(Pixel coordinate object listings)
******

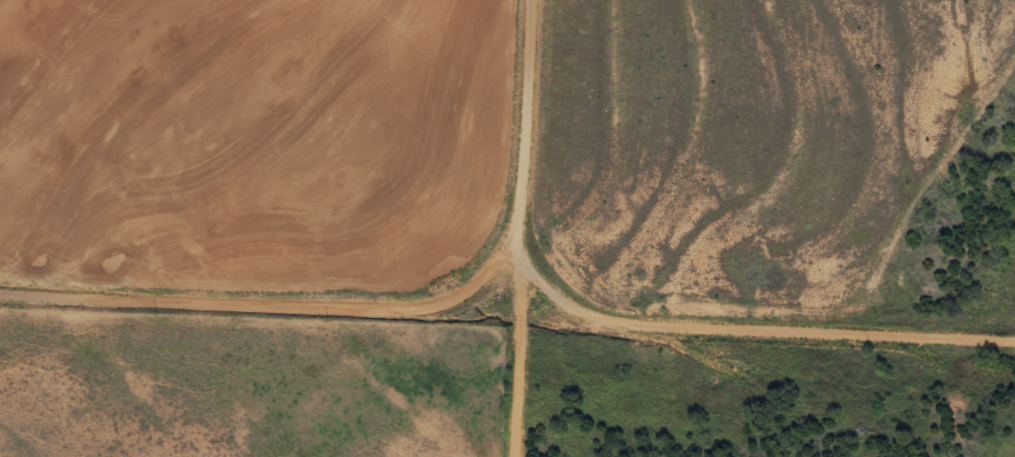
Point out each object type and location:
road: (522, 228)
road: (507, 312)

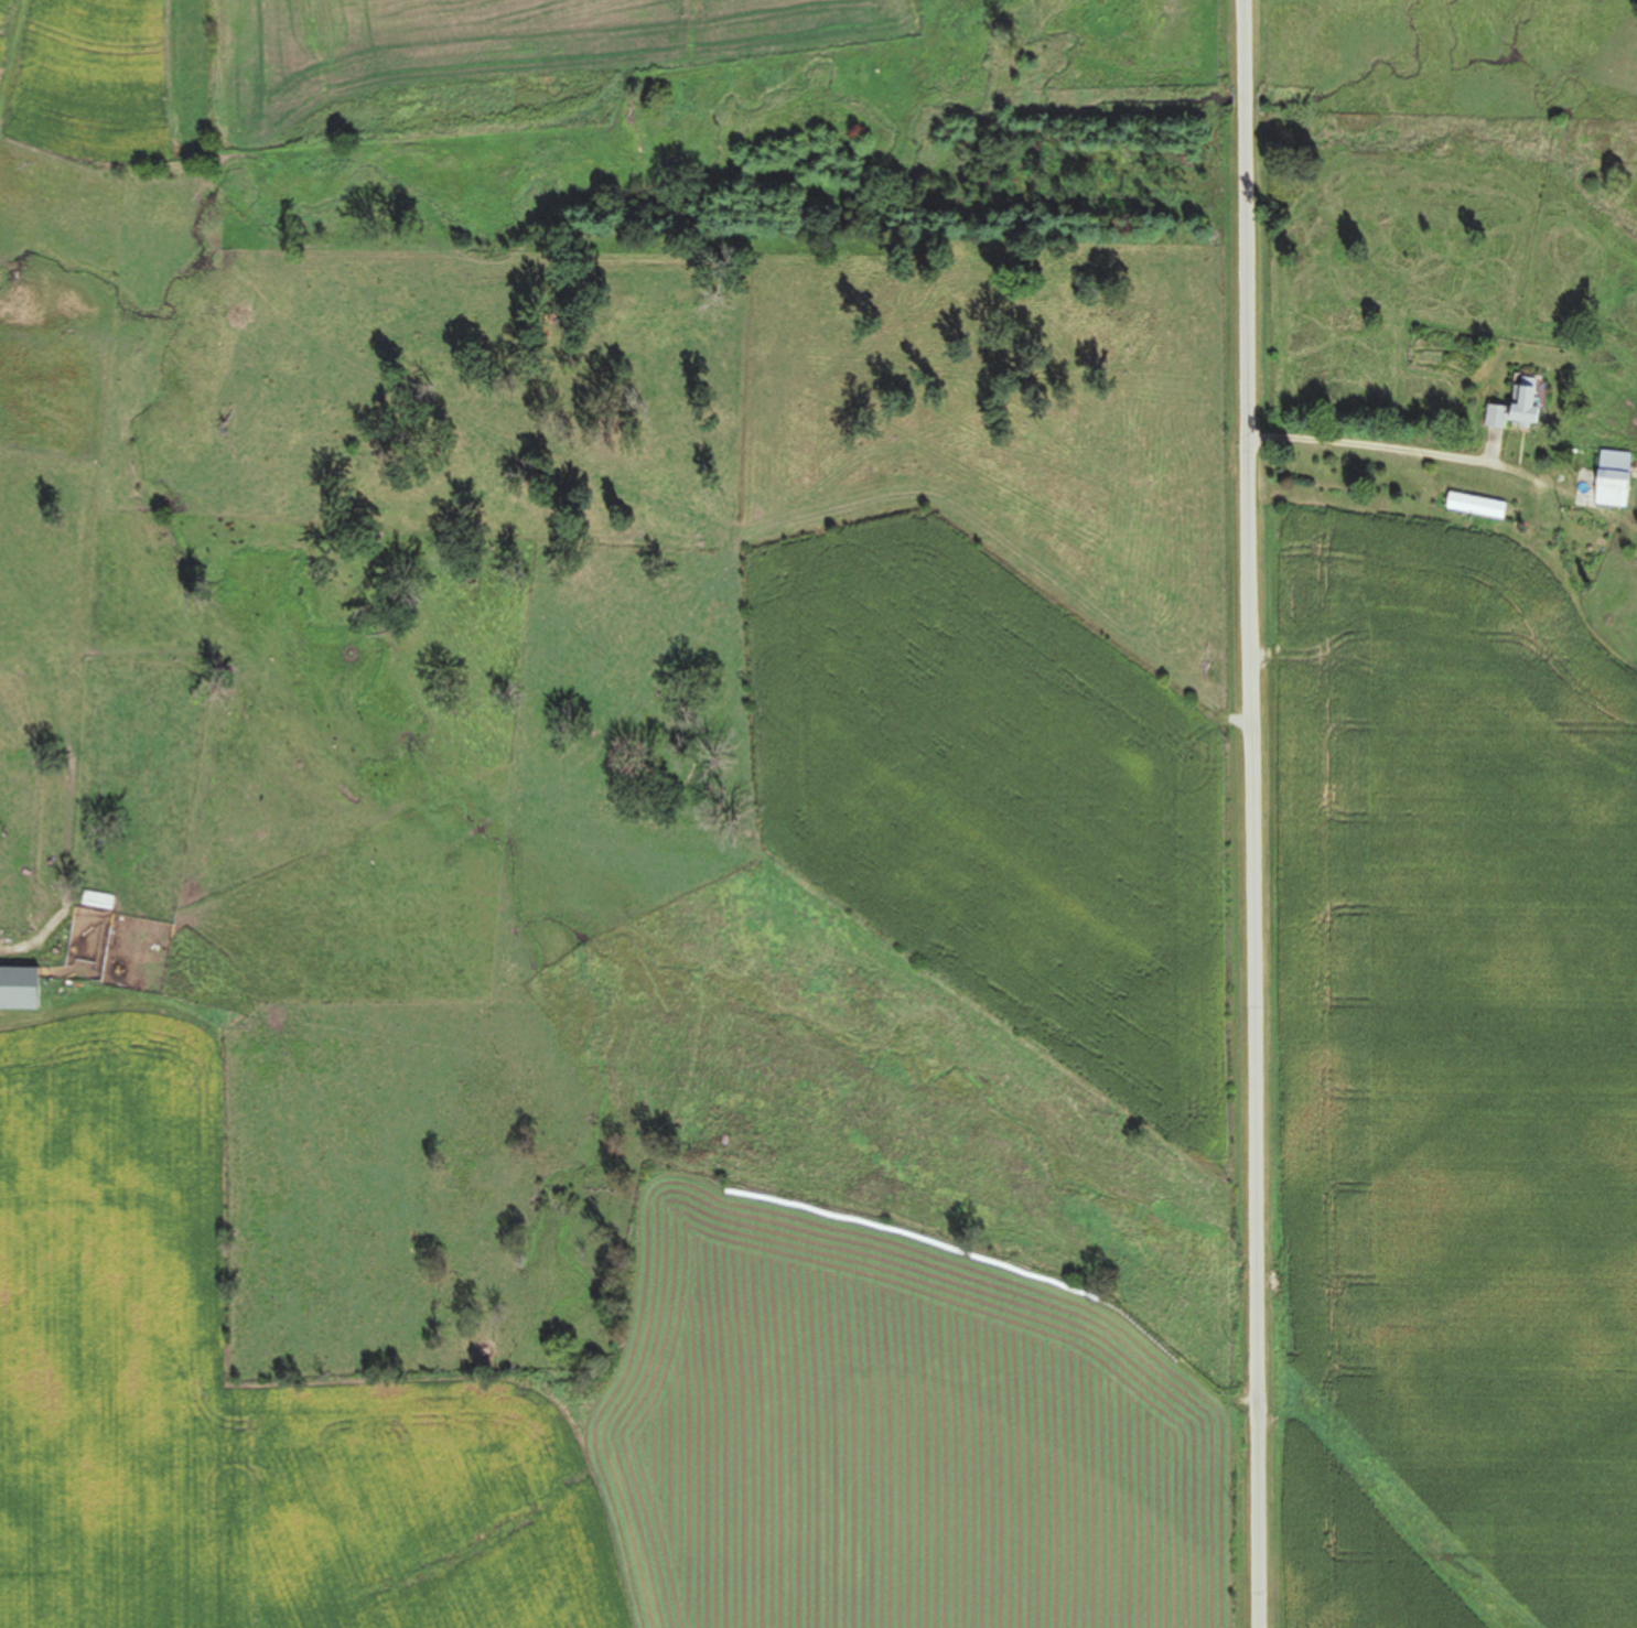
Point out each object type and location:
building: (1515, 406)
road: (1396, 449)
building: (1611, 478)
building: (1475, 505)
road: (1253, 813)
building: (97, 901)

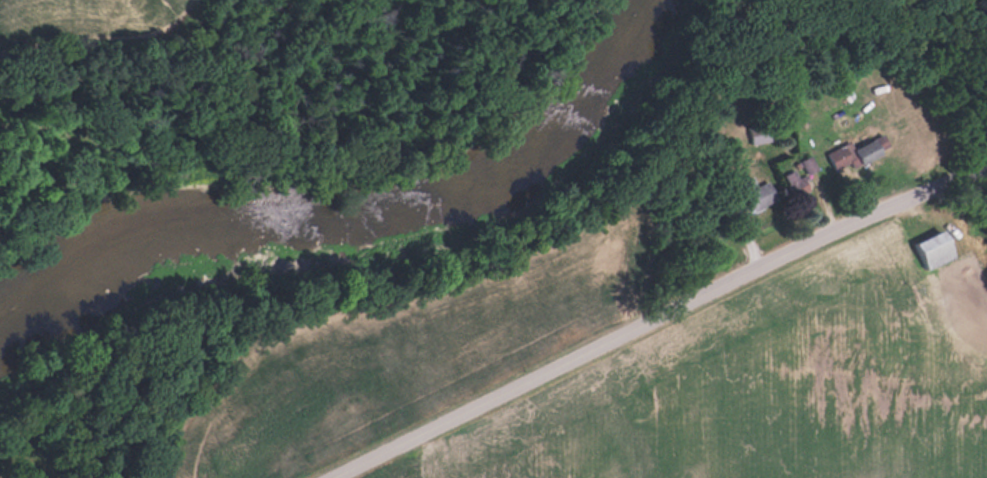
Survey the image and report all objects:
building: (860, 151)
building: (809, 165)
building: (796, 183)
building: (758, 193)
river: (369, 223)
building: (935, 248)
road: (665, 321)

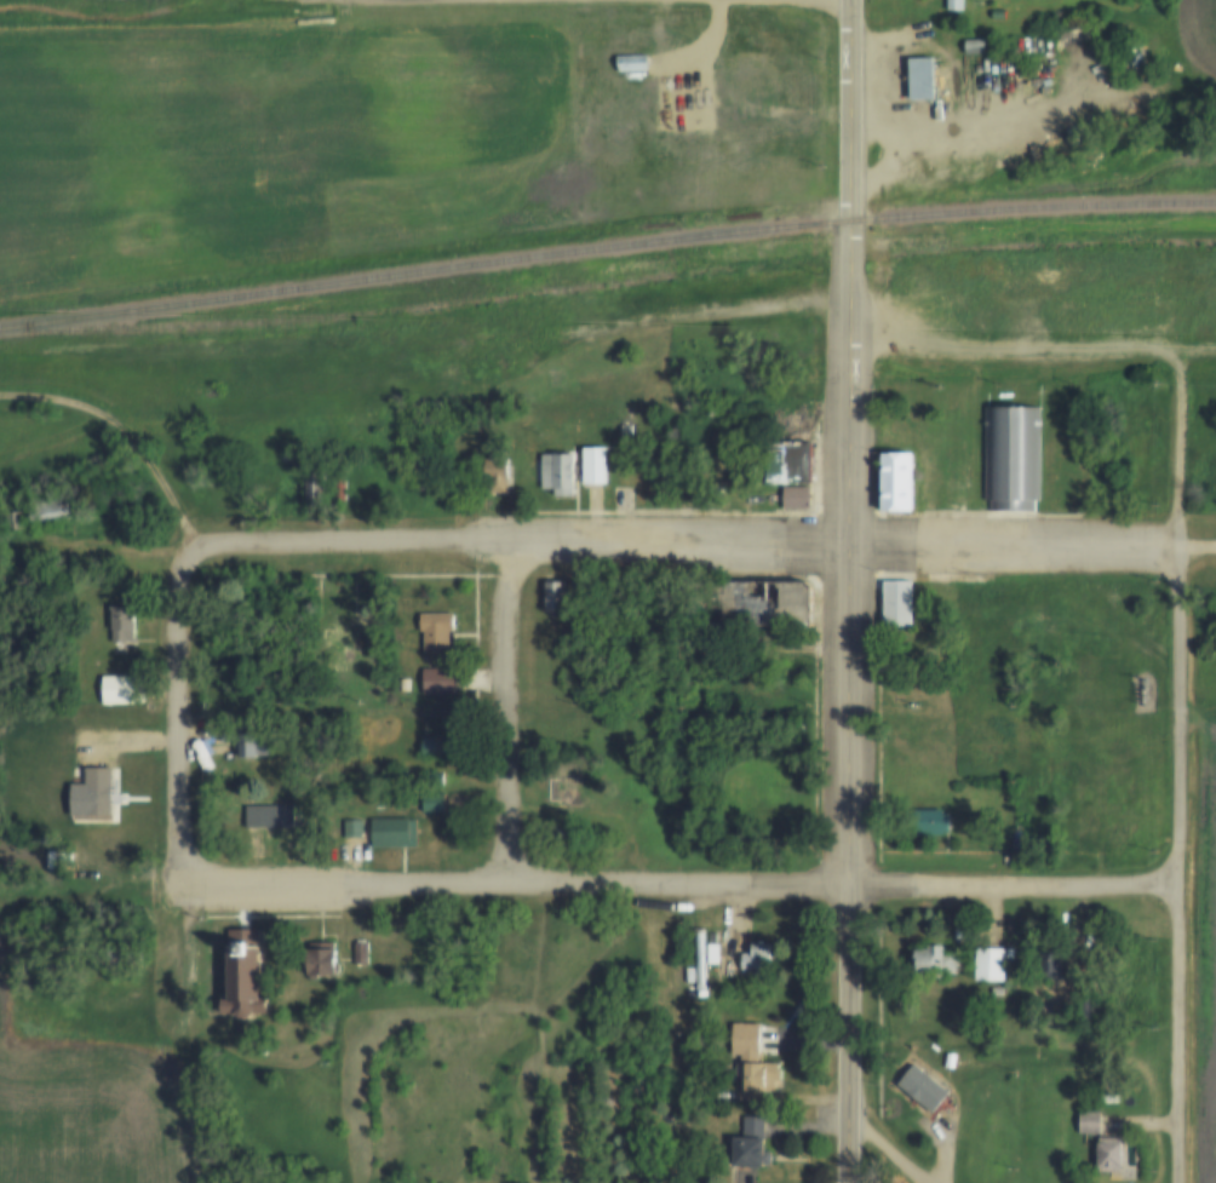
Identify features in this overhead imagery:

******

Problem requirements:
Set down all of the data word for word; no pictures belong in it.

Solution below:
Point out each object type and location:
road: (522, 228)
road: (507, 312)

Point out each object type and location:
building: (1515, 406)
road: (1396, 449)
building: (1611, 478)
building: (1475, 505)
road: (1253, 813)
building: (97, 901)

Survey the image and report all objects:
building: (860, 151)
building: (809, 165)
building: (796, 183)
building: (758, 193)
river: (369, 223)
building: (935, 248)
road: (665, 321)

Identify features in this overhead imagery:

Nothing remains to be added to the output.